## WHAT THIS TASK INVOLVES
Below is some material. Set down exactly the line where "tan round brick A1:B2" appears and all lines after it, and stop at the last line.

RECORDS SHOWN START

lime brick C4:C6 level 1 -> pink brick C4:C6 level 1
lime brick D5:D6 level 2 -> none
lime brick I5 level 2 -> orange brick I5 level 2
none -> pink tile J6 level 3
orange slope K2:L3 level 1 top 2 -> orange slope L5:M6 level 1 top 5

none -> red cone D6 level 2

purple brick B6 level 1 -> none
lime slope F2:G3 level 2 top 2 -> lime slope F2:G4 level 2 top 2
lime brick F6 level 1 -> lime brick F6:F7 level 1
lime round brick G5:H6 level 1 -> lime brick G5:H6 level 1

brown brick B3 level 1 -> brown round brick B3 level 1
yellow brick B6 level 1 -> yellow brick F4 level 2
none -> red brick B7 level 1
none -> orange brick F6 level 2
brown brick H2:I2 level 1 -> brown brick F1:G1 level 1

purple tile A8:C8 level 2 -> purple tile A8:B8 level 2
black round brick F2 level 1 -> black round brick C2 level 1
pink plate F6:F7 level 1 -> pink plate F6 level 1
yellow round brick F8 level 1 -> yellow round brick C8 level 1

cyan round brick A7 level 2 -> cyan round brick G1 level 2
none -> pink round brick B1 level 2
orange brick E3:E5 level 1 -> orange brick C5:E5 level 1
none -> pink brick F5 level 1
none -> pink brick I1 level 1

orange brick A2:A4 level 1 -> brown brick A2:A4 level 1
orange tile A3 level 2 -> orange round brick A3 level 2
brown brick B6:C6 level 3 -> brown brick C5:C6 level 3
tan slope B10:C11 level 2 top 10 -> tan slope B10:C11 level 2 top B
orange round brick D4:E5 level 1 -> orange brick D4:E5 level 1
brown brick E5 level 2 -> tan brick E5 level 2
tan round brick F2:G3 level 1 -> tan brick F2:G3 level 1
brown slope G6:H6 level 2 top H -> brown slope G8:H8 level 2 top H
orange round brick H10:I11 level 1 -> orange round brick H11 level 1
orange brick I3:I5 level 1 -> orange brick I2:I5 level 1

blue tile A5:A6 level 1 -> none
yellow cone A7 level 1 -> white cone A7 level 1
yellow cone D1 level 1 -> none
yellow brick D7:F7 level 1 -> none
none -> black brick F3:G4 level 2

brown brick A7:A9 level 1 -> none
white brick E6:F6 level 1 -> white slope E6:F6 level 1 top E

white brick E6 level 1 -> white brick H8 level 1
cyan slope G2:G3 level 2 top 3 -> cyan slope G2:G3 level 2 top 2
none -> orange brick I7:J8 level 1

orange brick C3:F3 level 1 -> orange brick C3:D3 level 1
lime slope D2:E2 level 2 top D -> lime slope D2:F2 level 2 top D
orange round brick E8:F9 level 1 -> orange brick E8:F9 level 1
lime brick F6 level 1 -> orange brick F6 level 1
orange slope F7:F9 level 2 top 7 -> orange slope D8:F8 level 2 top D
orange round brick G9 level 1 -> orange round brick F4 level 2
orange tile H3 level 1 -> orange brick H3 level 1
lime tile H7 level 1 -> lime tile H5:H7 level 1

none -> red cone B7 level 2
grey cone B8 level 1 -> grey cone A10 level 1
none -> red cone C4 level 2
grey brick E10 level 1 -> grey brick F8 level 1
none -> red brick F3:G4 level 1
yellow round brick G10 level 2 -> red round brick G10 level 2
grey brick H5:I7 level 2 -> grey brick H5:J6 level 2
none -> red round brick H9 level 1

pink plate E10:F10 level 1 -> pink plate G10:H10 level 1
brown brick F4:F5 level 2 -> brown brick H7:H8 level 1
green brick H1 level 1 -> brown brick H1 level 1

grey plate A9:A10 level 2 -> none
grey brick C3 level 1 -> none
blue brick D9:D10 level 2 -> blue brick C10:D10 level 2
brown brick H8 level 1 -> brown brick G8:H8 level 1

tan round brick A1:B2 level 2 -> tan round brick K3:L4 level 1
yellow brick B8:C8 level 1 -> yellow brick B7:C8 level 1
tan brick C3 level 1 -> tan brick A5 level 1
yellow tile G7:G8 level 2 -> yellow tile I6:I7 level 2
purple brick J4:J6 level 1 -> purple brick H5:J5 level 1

RECORDS SHOWN END

## YOUR RESPONSE
tan round brick A1:B2 level 2 -> tan round brick K3:L4 level 1
yellow brick B8:C8 level 1 -> yellow brick B7:C8 level 1
tan brick C3 level 1 -> tan brick A5 level 1
yellow tile G7:G8 level 2 -> yellow tile I6:I7 level 2
purple brick J4:J6 level 1 -> purple brick H5:J5 level 1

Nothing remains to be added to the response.